■ Raw data ■
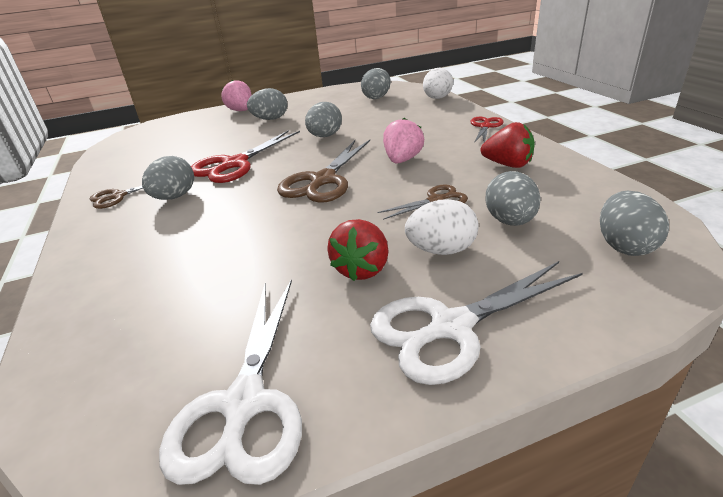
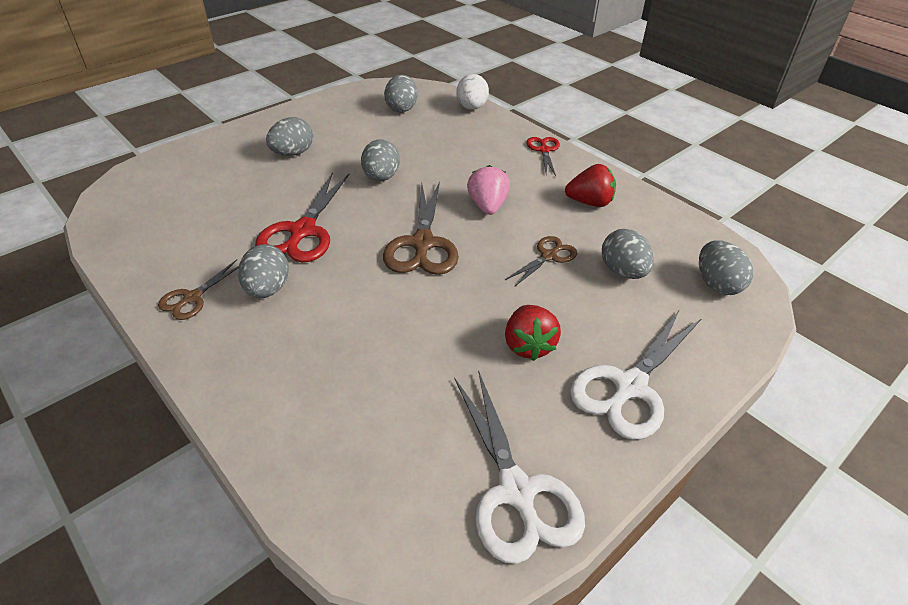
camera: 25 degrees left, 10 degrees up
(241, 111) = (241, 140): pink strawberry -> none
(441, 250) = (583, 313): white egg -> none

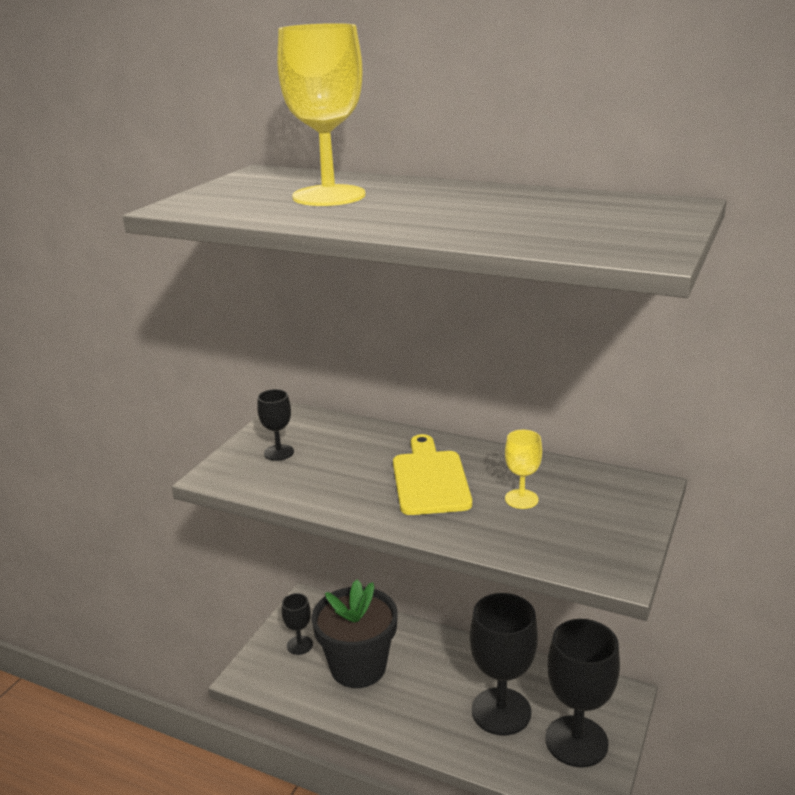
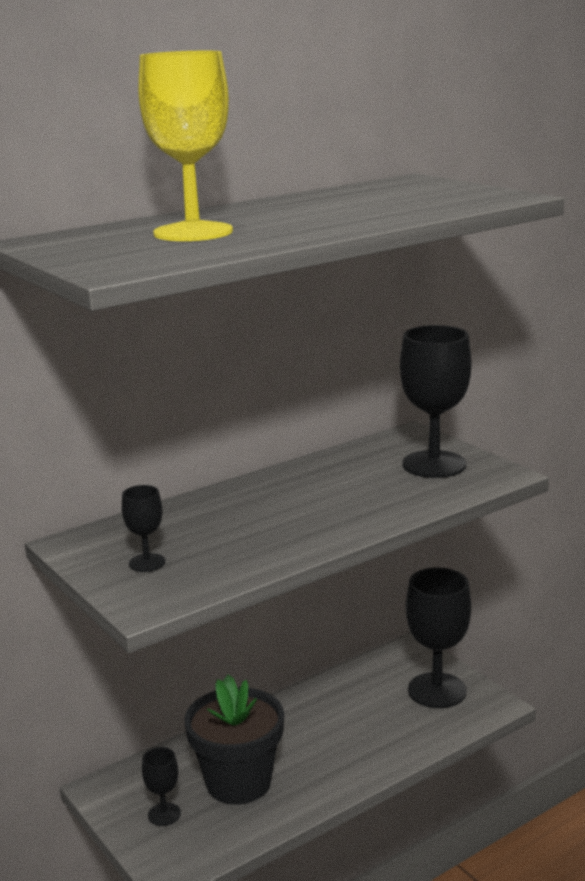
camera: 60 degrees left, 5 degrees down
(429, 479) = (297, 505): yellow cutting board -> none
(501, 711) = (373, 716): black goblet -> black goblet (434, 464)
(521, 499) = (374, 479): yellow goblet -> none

■ What to work on ■
Please repeat, exactly as written, only the lines from the line with "(241, 111) = (241, 140): pink" to the end of the data, leaving out every picture.

■ Your response ■
(241, 111) = (241, 140): pink strawberry -> none
(441, 250) = (583, 313): white egg -> none

camera: 60 degrees left, 5 degrees down
(429, 479) = (297, 505): yellow cutting board -> none
(501, 711) = (373, 716): black goblet -> black goblet (434, 464)
(521, 499) = (374, 479): yellow goblet -> none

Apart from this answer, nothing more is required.